# [SET PROBLEM]
Quote every one of the records below word for word, line by line, in the order given.

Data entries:
* * * * * * *

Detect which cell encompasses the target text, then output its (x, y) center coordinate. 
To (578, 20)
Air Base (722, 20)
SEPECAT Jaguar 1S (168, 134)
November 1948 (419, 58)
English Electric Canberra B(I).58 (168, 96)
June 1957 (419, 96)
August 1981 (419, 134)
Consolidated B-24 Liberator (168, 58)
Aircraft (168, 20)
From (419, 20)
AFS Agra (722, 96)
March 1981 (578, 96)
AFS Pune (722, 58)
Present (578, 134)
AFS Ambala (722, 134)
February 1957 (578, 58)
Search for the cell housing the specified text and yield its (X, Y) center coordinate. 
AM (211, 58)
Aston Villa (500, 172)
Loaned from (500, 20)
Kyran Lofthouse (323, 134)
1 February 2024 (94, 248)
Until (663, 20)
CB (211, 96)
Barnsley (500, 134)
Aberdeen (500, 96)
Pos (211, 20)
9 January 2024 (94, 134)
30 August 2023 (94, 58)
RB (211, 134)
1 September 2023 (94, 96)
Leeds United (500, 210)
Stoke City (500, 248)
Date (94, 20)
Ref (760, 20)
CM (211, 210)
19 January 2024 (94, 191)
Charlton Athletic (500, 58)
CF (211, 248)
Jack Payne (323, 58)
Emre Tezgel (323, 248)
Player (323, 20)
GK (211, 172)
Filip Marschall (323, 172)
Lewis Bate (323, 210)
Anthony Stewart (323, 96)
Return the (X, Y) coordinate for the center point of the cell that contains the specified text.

* * * * * * *

# [THE COMPLETED TASK]
Detect which cell encompasses the target text, then output its (x, y) center coordinate. 
To (578, 20)
Air Base (722, 20)
SEPECAT Jaguar 1S (168, 134)
November 1948 (419, 58)
English Electric Canberra B(I).58 (168, 96)
June 1957 (419, 96)
August 1981 (419, 134)
Consolidated B-24 Liberator (168, 58)
Aircraft (168, 20)
From (419, 20)
AFS Agra (722, 96)
March 1981 (578, 96)
AFS Pune (722, 58)
Present (578, 134)
AFS Ambala (722, 134)
February 1957 (578, 58)
Search for the cell housing the specified text and yield its (X, Y) center coordinate. 
AM (211, 58)
Aston Villa (500, 172)
Loaned from (500, 20)
Kyran Lofthouse (323, 134)
1 February 2024 (94, 248)
Until (663, 20)
CB (211, 96)
Barnsley (500, 134)
Aberdeen (500, 96)
Pos (211, 20)
9 January 2024 (94, 134)
30 August 2023 (94, 58)
RB (211, 134)
1 September 2023 (94, 96)
Leeds United (500, 210)
Stoke City (500, 248)
Date (94, 20)
Ref (760, 20)
CM (211, 210)
19 January 2024 (94, 191)
Charlton Athletic (500, 58)
CF (211, 248)
Jack Payne (323, 58)
Emre Tezgel (323, 248)
Player (323, 20)
GK (211, 172)
Filip Marschall (323, 172)
Lewis Bate (323, 210)
Anthony Stewart (323, 96)
Return the (X, Y) coordinate for the center point of the cell that contains the specified text.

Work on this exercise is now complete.